* EXERCISE *
A word-for-word transcription of all the data is required.

* SUPPLIED ENTRIES *
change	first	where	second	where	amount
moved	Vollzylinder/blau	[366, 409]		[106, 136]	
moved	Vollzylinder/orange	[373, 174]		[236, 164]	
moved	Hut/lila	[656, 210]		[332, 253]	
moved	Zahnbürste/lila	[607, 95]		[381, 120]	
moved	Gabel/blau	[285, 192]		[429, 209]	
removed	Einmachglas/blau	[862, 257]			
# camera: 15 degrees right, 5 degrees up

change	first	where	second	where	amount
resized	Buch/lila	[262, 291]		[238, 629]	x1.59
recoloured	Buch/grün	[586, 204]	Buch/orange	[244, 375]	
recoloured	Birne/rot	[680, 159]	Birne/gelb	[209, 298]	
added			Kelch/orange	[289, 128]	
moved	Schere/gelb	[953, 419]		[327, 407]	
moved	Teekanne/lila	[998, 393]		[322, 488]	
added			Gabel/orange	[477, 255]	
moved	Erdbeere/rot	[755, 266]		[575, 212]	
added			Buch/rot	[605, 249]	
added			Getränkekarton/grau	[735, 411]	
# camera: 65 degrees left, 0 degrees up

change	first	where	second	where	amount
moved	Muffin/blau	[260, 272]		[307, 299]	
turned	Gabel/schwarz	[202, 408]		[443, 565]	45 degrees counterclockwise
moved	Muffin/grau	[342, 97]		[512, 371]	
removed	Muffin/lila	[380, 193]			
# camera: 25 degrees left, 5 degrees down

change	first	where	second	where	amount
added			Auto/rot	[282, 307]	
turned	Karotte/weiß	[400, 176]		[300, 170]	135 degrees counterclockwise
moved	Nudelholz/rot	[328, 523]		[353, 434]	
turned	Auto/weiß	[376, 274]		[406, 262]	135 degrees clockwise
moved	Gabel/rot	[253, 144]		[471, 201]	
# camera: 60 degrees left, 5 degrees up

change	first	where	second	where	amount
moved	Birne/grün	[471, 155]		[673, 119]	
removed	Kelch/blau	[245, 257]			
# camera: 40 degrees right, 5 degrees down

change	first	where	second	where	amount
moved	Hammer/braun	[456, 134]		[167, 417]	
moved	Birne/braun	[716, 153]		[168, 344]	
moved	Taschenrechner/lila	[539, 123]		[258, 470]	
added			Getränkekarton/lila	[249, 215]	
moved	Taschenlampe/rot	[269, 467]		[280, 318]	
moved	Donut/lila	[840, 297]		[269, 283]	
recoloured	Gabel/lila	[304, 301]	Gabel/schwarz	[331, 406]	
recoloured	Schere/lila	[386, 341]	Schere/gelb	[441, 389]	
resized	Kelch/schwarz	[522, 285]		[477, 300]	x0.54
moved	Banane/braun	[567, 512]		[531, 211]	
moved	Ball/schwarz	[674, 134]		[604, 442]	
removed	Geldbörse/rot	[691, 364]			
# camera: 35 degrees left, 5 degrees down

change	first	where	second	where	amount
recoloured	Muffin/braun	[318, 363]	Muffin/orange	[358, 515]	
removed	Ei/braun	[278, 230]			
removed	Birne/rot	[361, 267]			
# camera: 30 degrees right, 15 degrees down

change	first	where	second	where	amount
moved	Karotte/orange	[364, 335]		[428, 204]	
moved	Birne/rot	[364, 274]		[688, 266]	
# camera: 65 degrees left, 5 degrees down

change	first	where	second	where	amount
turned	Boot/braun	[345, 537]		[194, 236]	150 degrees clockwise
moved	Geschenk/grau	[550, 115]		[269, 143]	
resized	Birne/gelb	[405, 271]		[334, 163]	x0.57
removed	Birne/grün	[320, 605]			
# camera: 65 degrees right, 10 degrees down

* RESULT OF THIS TASK *
change	first	where	second	where	amount
moved	Vollzylinder/blau	[366, 409]		[106, 136]	
moved	Vollzylinder/orange	[373, 174]		[236, 164]	
moved	Hut/lila	[656, 210]		[332, 253]	
moved	Zahnbürste/lila	[607, 95]		[381, 120]	
moved	Gabel/blau	[285, 192]		[429, 209]	
removed	Einmachglas/blau	[862, 257]			
# camera: 15 degrees right, 5 degrees up

change	first	where	second	where	amount
resized	Buch/lila	[262, 291]		[238, 629]	x1.59
recoloured	Buch/grün	[586, 204]	Buch/orange	[244, 375]	
recoloured	Birne/rot	[680, 159]	Birne/gelb	[209, 298]	
added			Kelch/orange	[289, 128]	
moved	Schere/gelb	[953, 419]		[327, 407]	
moved	Teekanne/lila	[998, 393]		[322, 488]	
added			Gabel/orange	[477, 255]	
moved	Erdbeere/rot	[755, 266]		[575, 212]	
added			Buch/rot	[605, 249]	
added			Getränkekarton/grau	[735, 411]	
# camera: 65 degrees left, 0 degrees up

change	first	where	second	where	amount
moved	Muffin/blau	[260, 272]		[307, 299]	
turned	Gabel/schwarz	[202, 408]		[443, 565]	45 degrees counterclockwise
moved	Muffin/grau	[342, 97]		[512, 371]	
removed	Muffin/lila	[380, 193]			
# camera: 25 degrees left, 5 degrees down

change	first	where	second	where	amount
added			Auto/rot	[282, 307]	
turned	Karotte/weiß	[400, 176]		[300, 170]	135 degrees counterclockwise
moved	Nudelholz/rot	[328, 523]		[353, 434]	
turned	Auto/weiß	[376, 274]		[406, 262]	135 degrees clockwise
moved	Gabel/rot	[253, 144]		[471, 201]	
# camera: 60 degrees left, 5 degrees up

change	first	where	second	where	amount
moved	Birne/grün	[471, 155]		[673, 119]	
removed	Kelch/blau	[245, 257]			
# camera: 40 degrees right, 5 degrees down

change	first	where	second	where	amount
moved	Hammer/braun	[456, 134]		[167, 417]	
moved	Birne/braun	[716, 153]		[168, 344]	
moved	Taschenrechner/lila	[539, 123]		[258, 470]	
added			Getränkekarton/lila	[249, 215]	
moved	Taschenlampe/rot	[269, 467]		[280, 318]	
moved	Donut/lila	[840, 297]		[269, 283]	
recoloured	Gabel/lila	[304, 301]	Gabel/schwarz	[331, 406]	
recoloured	Schere/lila	[386, 341]	Schere/gelb	[441, 389]	
resized	Kelch/schwarz	[522, 285]		[477, 300]	x0.54
moved	Banane/braun	[567, 512]		[531, 211]	
moved	Ball/schwarz	[674, 134]		[604, 442]	
removed	Geldbörse/rot	[691, 364]			
# camera: 35 degrees left, 5 degrees down

change	first	where	second	where	amount
recoloured	Muffin/braun	[318, 363]	Muffin/orange	[358, 515]	
removed	Ei/braun	[278, 230]			
removed	Birne/rot	[361, 267]			
# camera: 30 degrees right, 15 degrees down

change	first	where	second	where	amount
moved	Karotte/orange	[364, 335]		[428, 204]	
moved	Birne/rot	[364, 274]		[688, 266]	
# camera: 65 degrees left, 5 degrees down

change	first	where	second	where	amount
turned	Boot/braun	[345, 537]		[194, 236]	150 degrees clockwise
moved	Geschenk/grau	[550, 115]		[269, 143]	
resized	Birne/gelb	[405, 271]		[334, 163]	x0.57
removed	Birne/grün	[320, 605]			
# camera: 65 degrees right, 10 degrees down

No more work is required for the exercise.